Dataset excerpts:

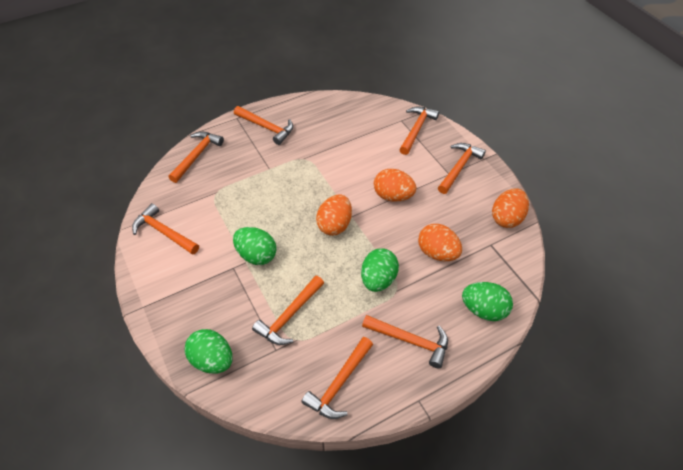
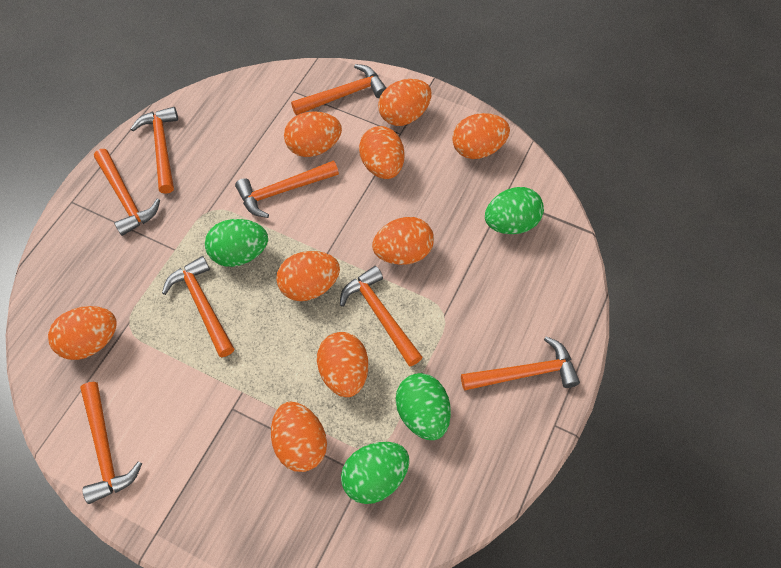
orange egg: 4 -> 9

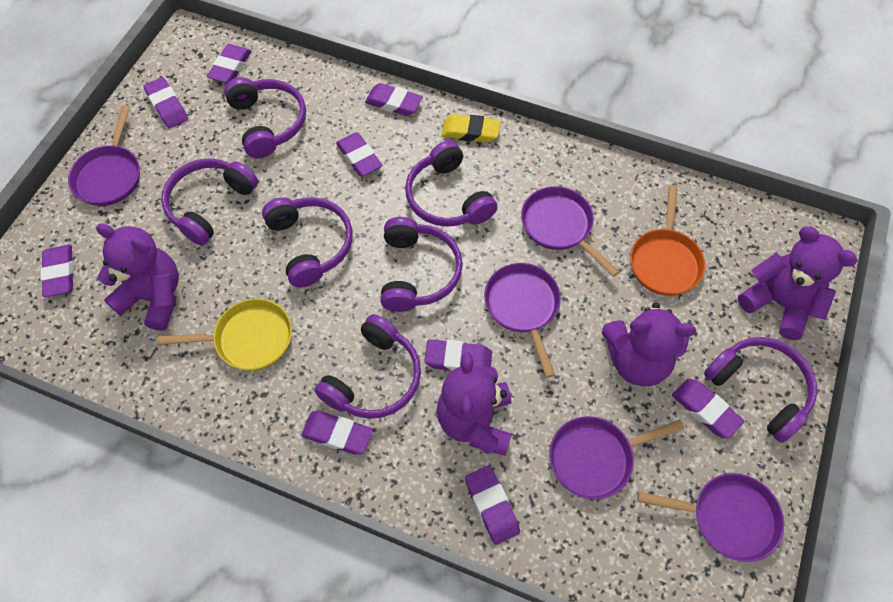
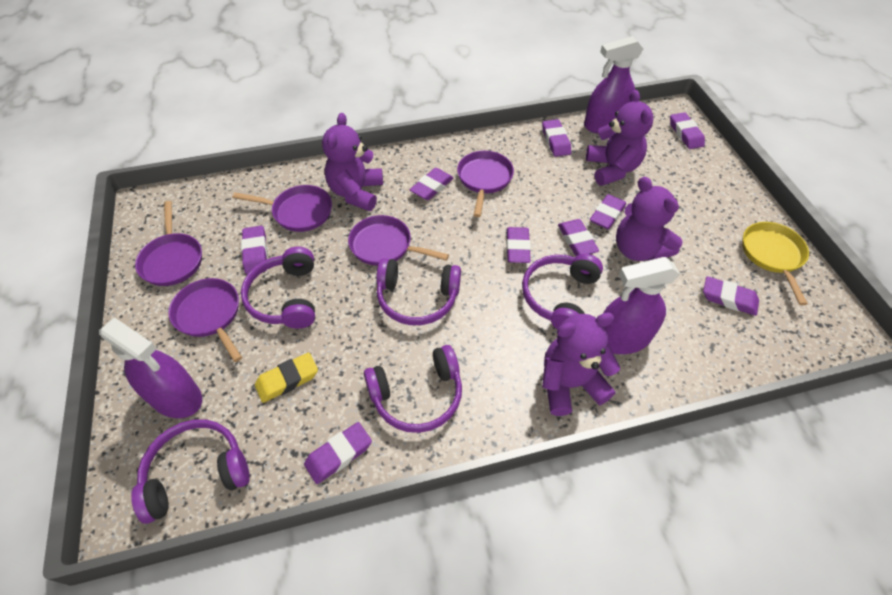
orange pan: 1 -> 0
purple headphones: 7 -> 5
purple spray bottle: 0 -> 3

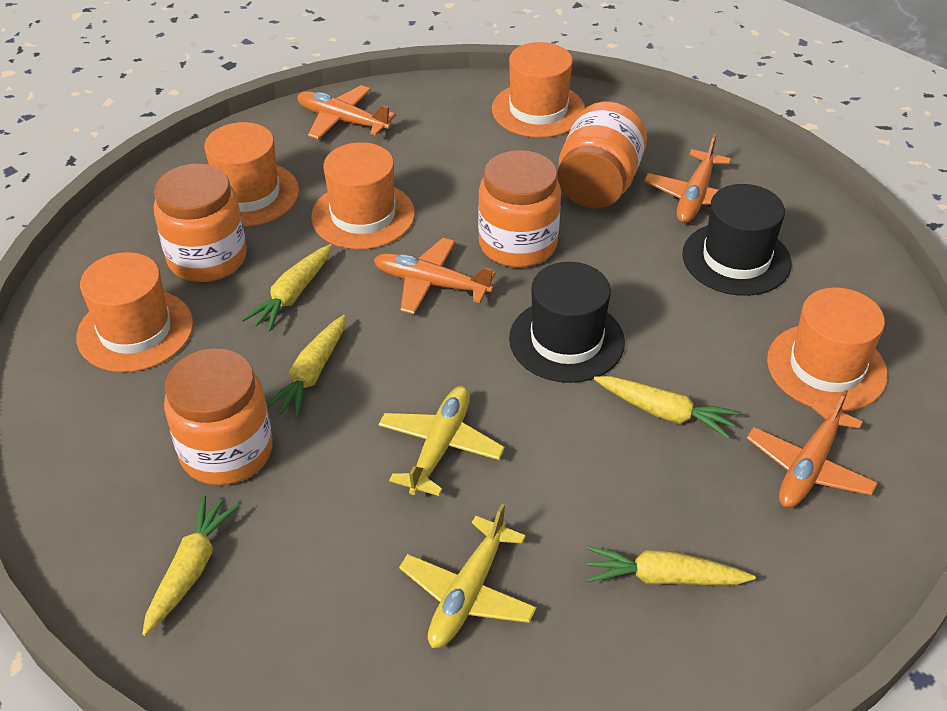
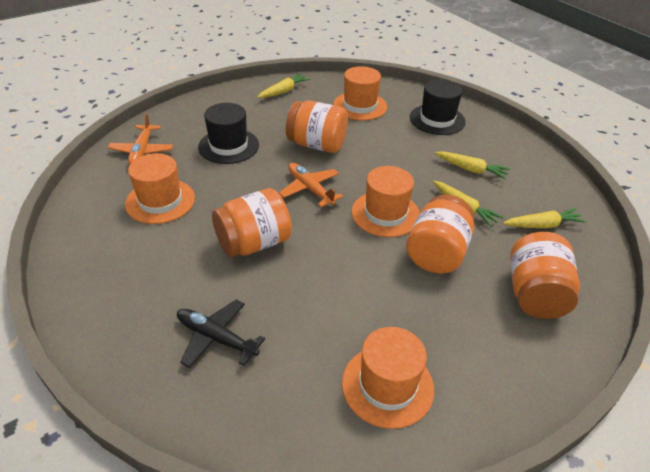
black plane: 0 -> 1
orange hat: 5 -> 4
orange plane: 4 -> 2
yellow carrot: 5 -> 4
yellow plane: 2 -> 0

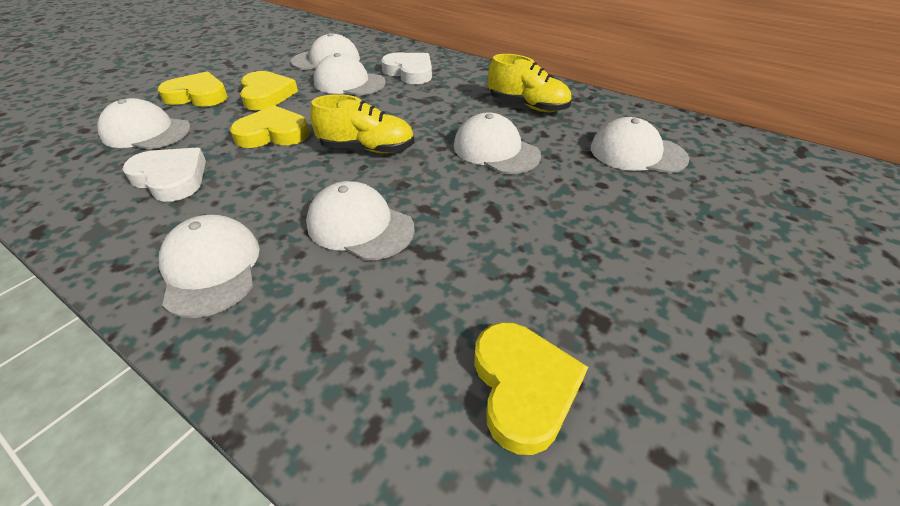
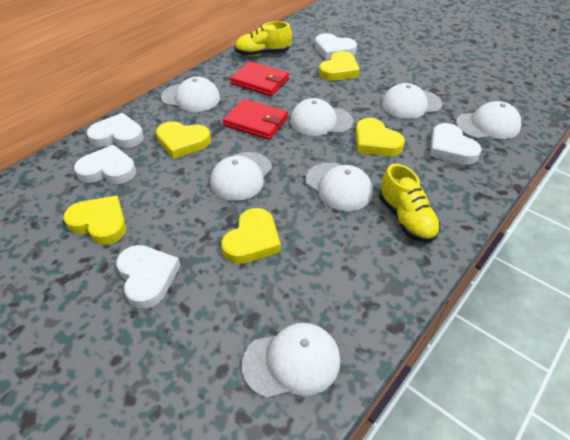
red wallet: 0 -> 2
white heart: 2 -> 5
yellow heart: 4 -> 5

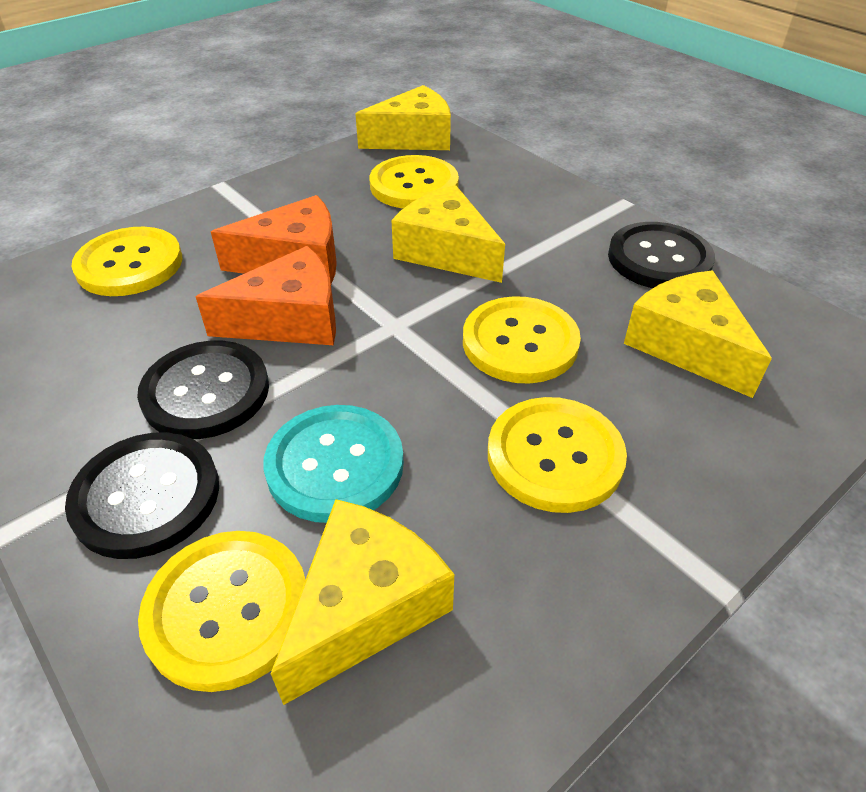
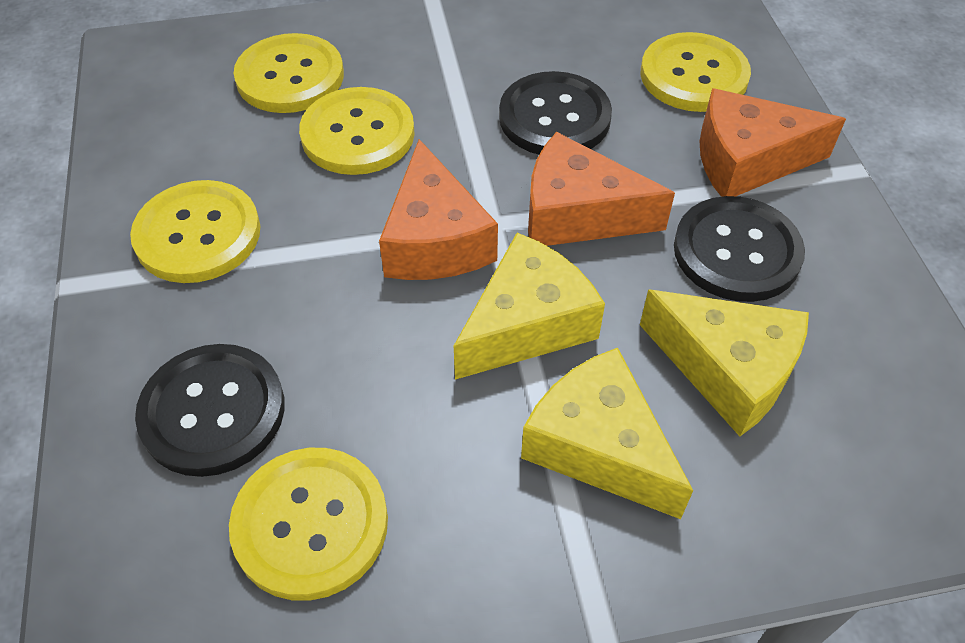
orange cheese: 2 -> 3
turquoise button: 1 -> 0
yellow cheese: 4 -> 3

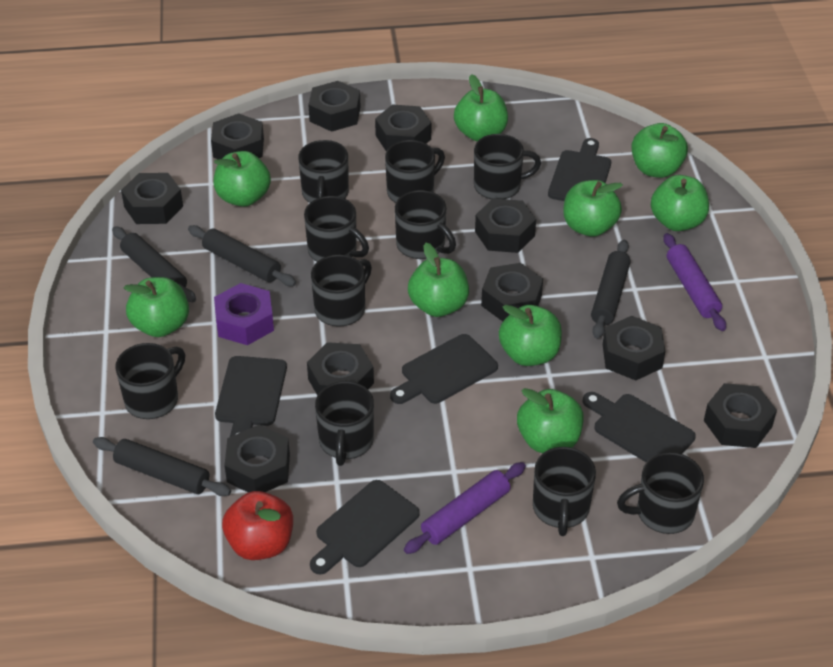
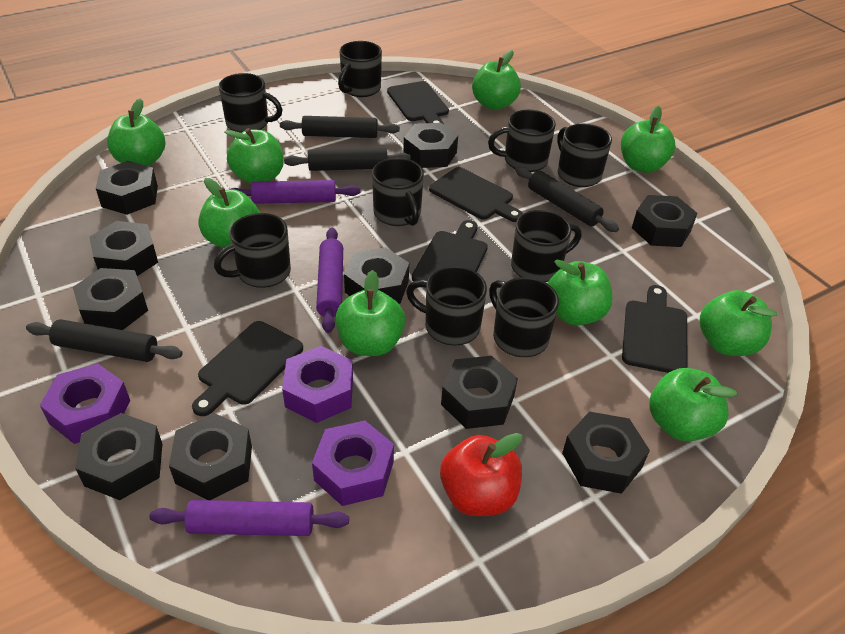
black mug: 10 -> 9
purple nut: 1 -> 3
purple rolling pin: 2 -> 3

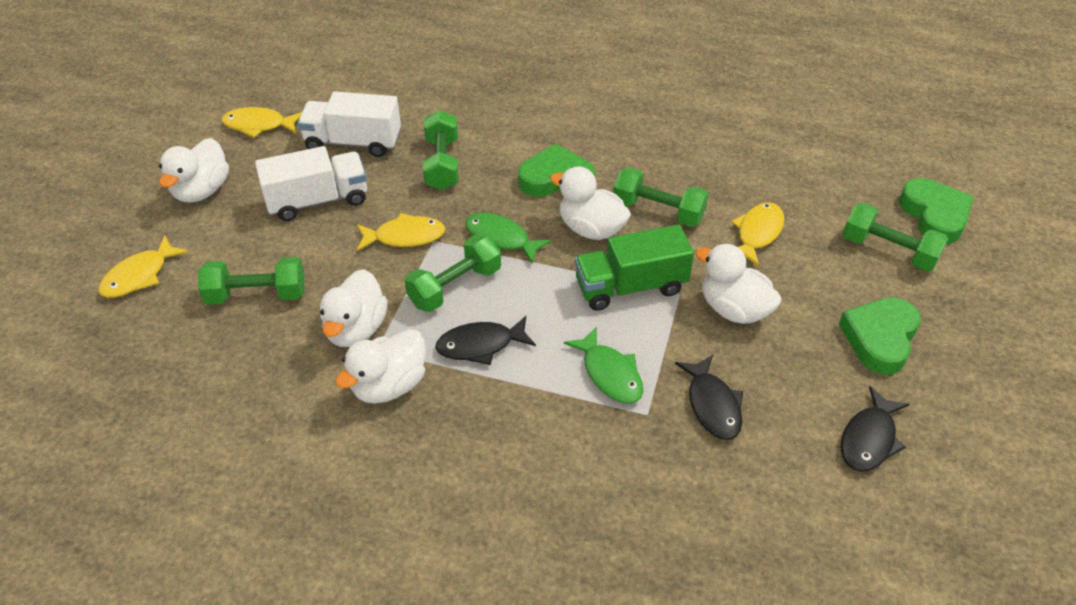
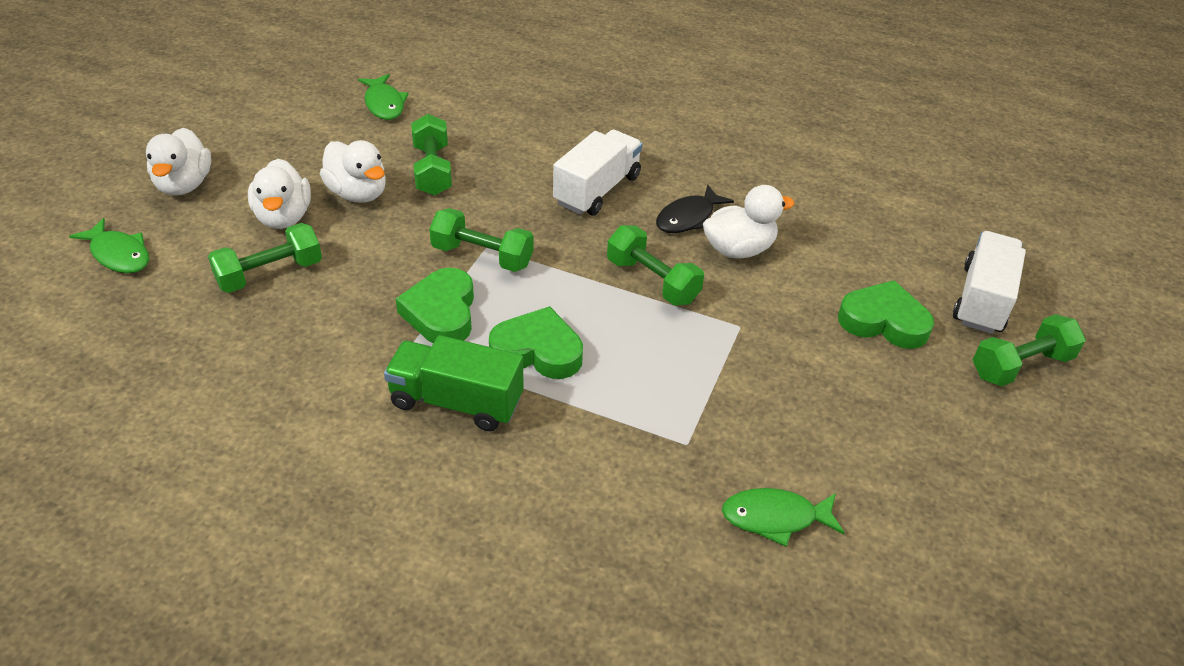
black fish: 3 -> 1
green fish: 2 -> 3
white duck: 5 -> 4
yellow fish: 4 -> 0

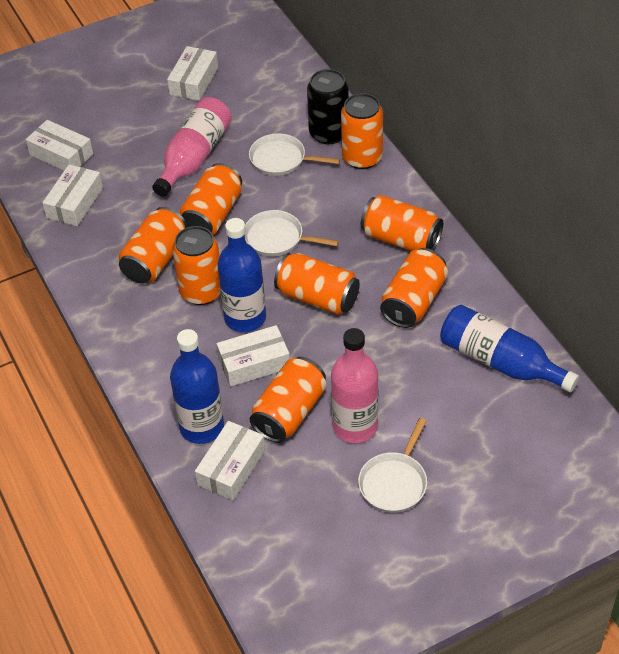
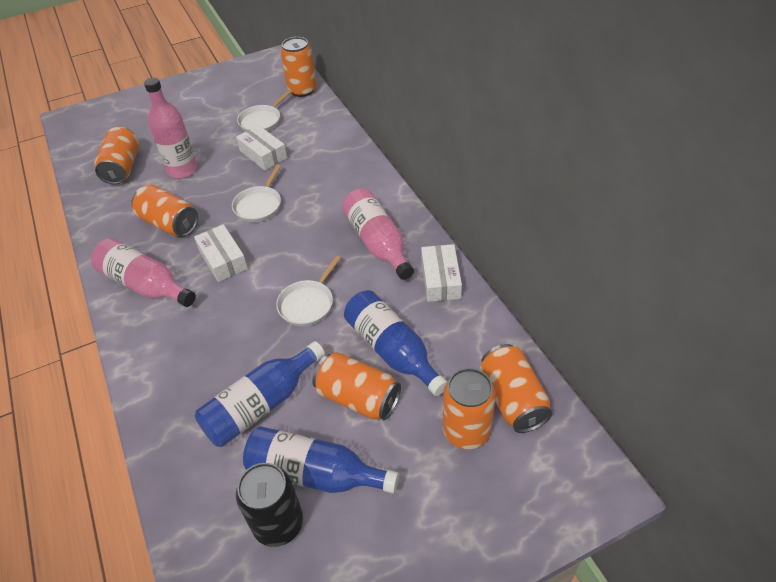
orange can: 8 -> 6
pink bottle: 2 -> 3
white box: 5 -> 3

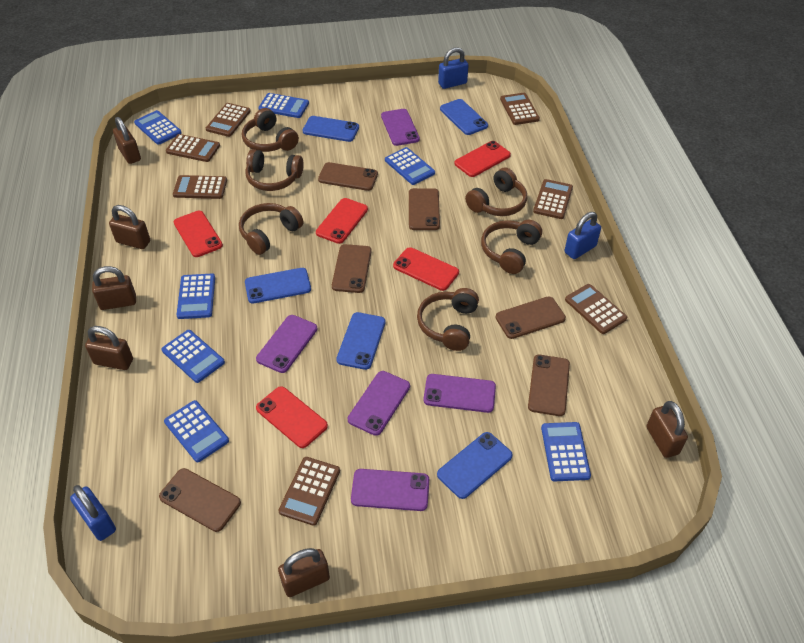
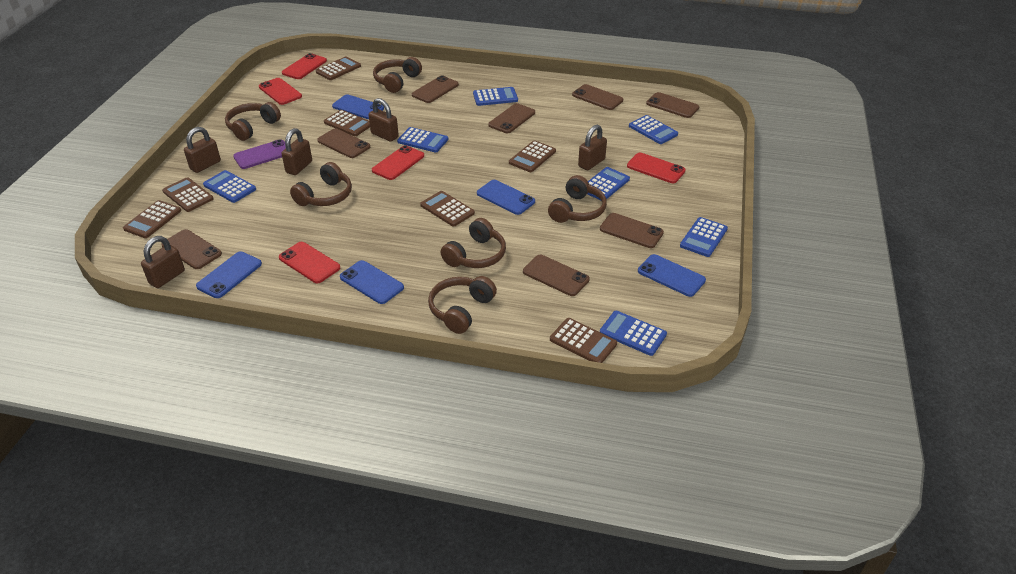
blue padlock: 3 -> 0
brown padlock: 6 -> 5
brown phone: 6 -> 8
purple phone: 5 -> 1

→ What is needed
Would you copy every line of the entries that includes the word "black"?

→ Exercise solution
black plane: 0 -> 1
black mug: 10 -> 9
black fish: 3 -> 1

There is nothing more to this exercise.